Lines from the one containing "none -> purple plate H4 level 1" through the last one in the data below: write them out word for word, and only them.
*** Opening INPUT FOR THIS TASK ***
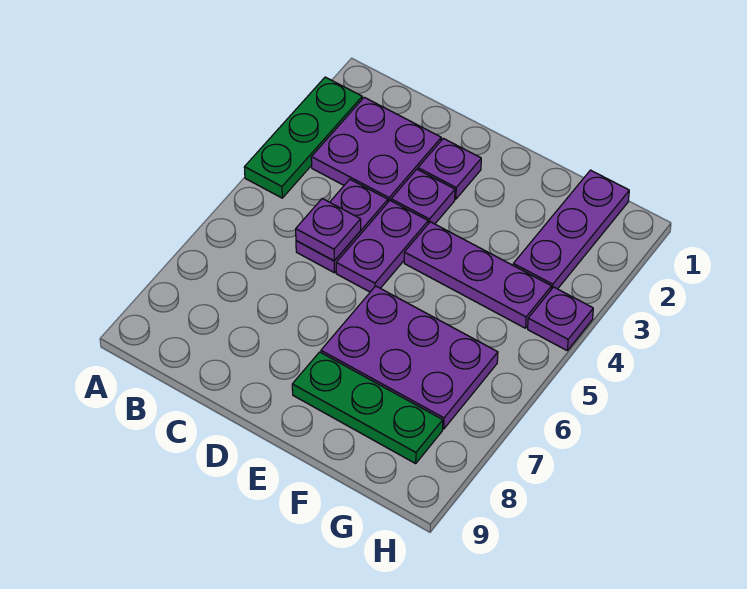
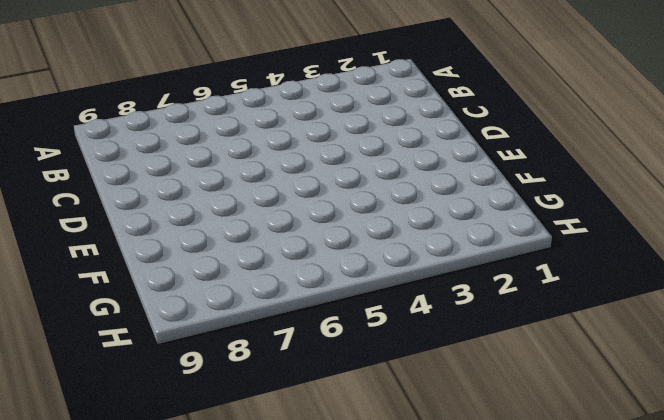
none -> green plate A2:A4 level 1
none -> purple plate B2:C3 level 1
none -> purple plate C4:C5 level 1

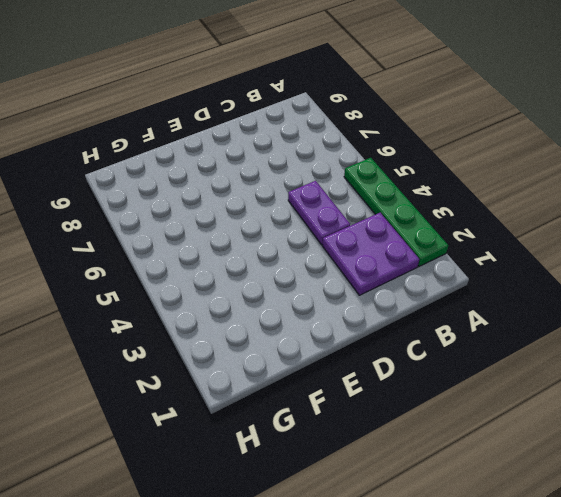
green plate A2:A5 level 1 -> green plate A2:A4 level 1
none -> purple plate D2 level 1
none -> purple plate D3 level 1
none -> purple plate D4:D5 level 1

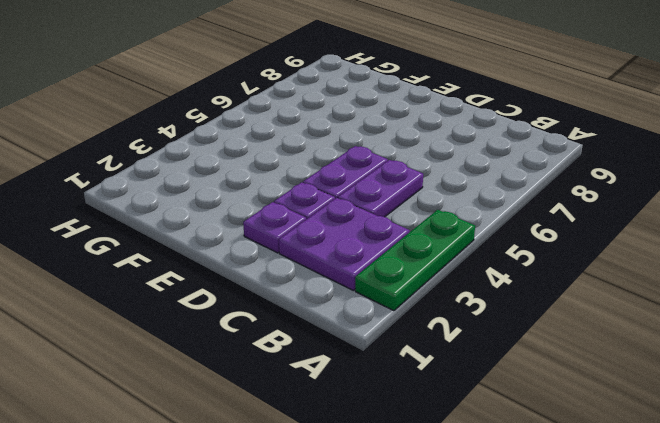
none -> purple plate E4:G4 level 1
none -> purple plate E6:G7 level 1
none -> green plate E8:G8 level 1

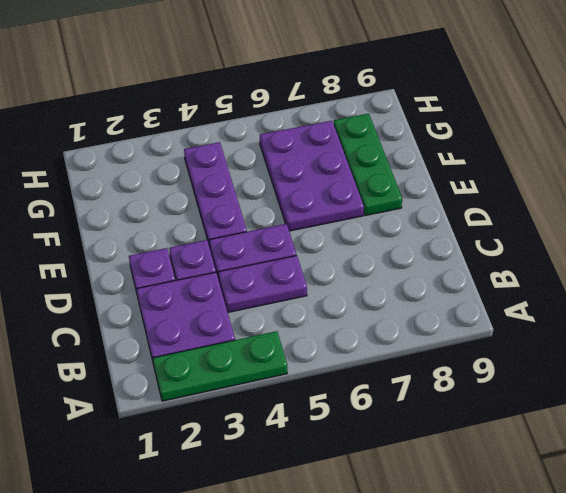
none -> purple plate G1:G3 level 1
none -> purple plate H4 level 1
none -> purple plate C5 level 2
*** Closing INPUT FOR THIS TASK ***
TASK RESPONSE:
none -> purple plate H4 level 1
none -> purple plate C5 level 2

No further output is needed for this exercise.